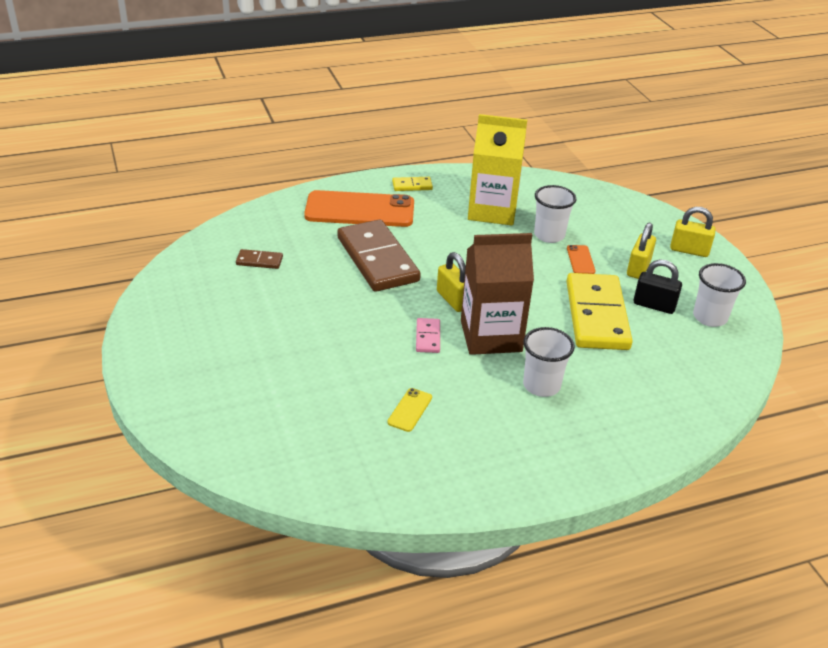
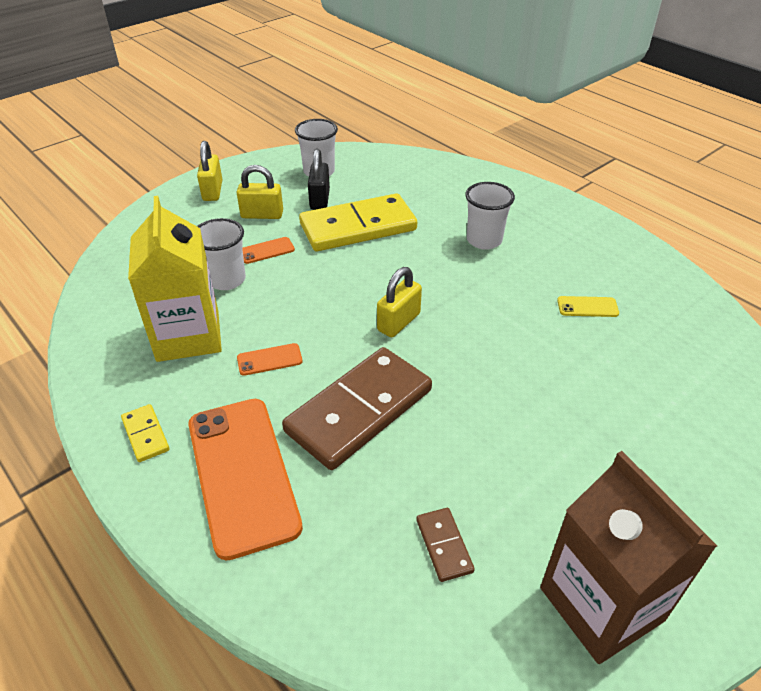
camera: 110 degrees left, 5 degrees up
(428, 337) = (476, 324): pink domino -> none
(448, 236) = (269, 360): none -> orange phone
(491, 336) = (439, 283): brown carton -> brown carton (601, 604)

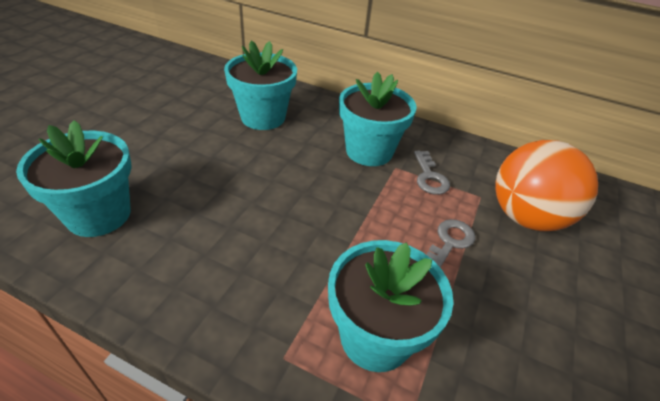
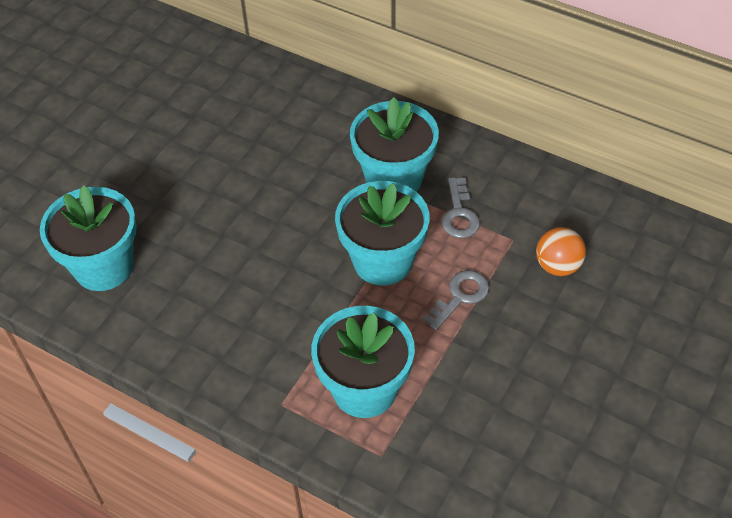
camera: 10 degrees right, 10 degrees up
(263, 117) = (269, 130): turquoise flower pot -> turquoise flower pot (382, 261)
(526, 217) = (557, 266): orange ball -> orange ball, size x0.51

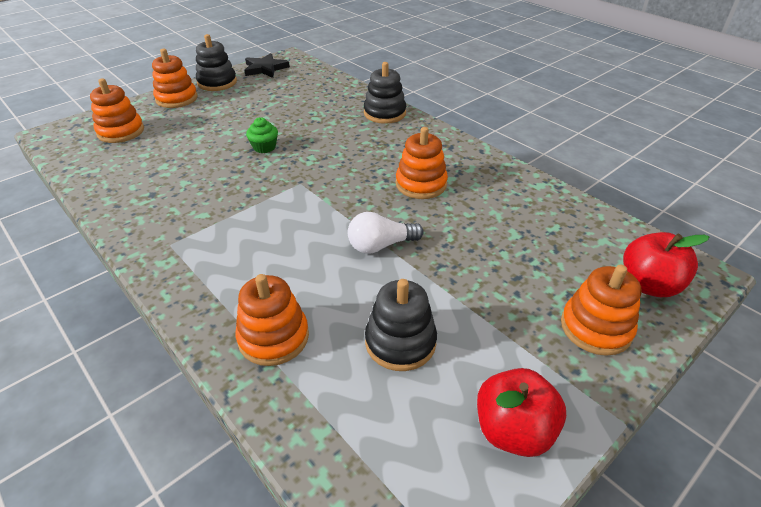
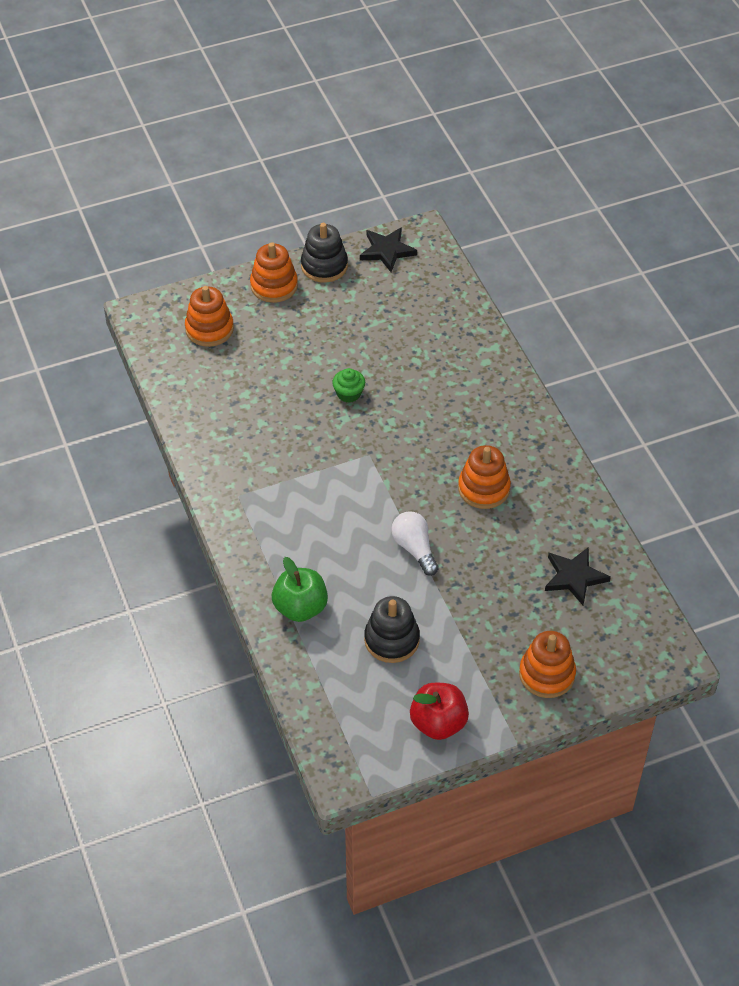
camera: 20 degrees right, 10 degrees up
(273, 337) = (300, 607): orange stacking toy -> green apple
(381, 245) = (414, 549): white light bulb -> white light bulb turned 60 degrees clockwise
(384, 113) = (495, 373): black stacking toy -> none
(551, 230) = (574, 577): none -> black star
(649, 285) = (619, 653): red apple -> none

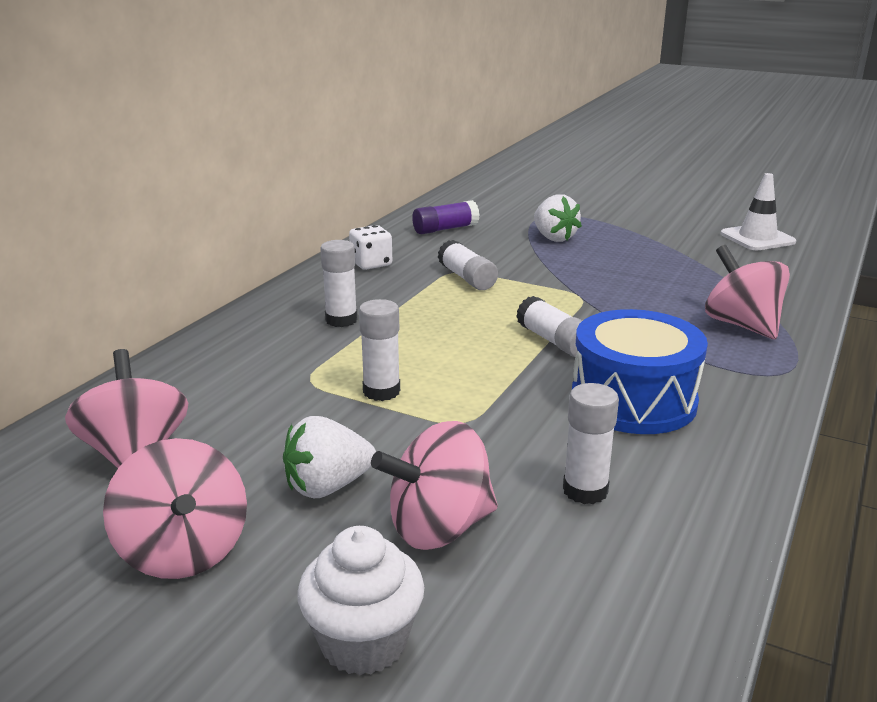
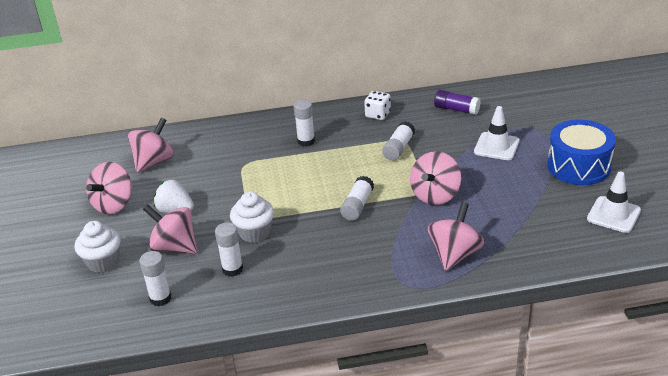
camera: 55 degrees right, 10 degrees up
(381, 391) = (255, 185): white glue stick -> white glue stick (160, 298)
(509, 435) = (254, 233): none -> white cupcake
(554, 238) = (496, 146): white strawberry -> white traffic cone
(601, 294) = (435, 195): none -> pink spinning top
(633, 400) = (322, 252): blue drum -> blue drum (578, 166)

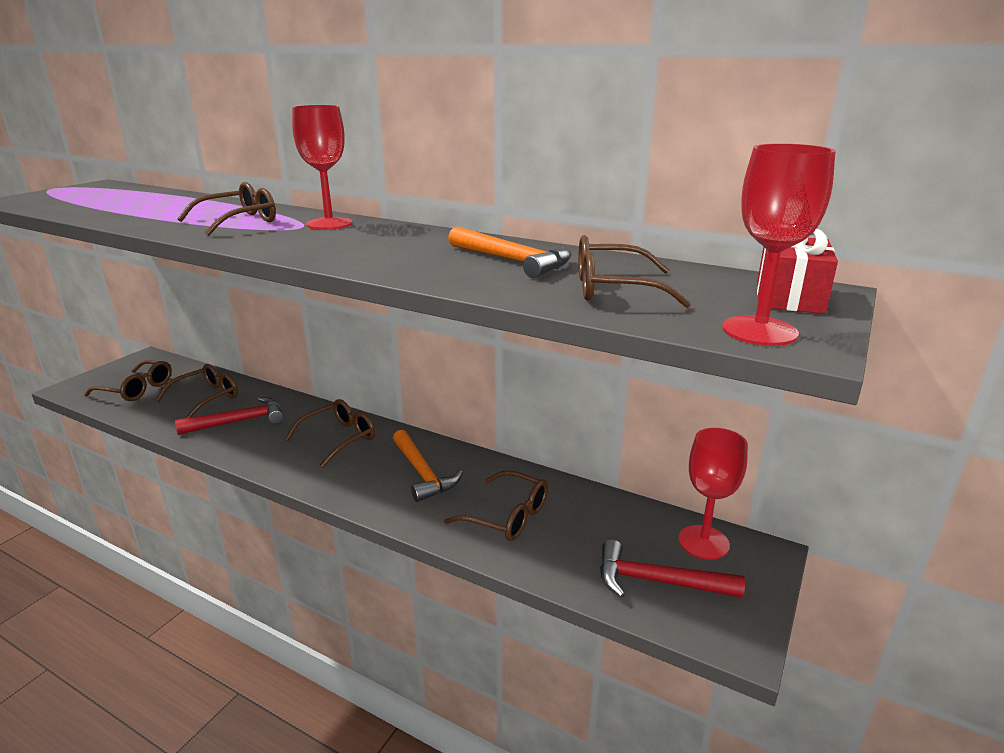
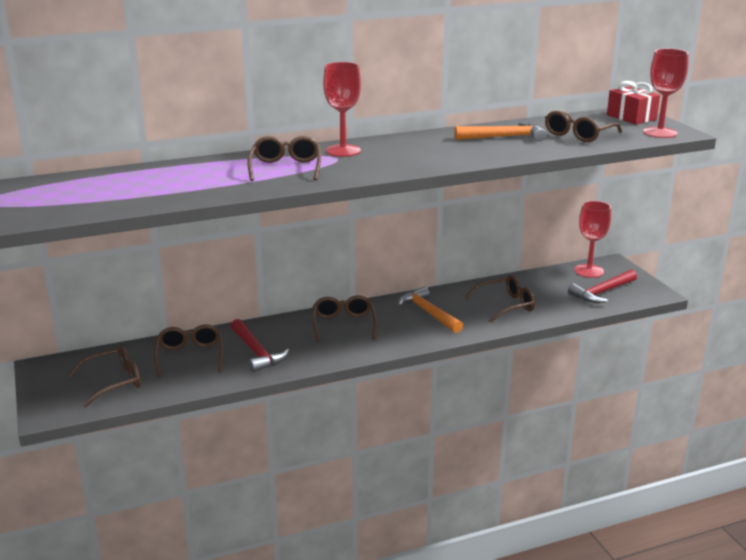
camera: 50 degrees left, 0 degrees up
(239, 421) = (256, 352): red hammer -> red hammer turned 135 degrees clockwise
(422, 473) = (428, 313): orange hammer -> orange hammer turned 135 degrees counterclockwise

####################

__YOUR OBJECTIVE__.
Lines in the records that hold the word "hammer" are to be counted; give only the total.

__EXERCISE RESULT__.
2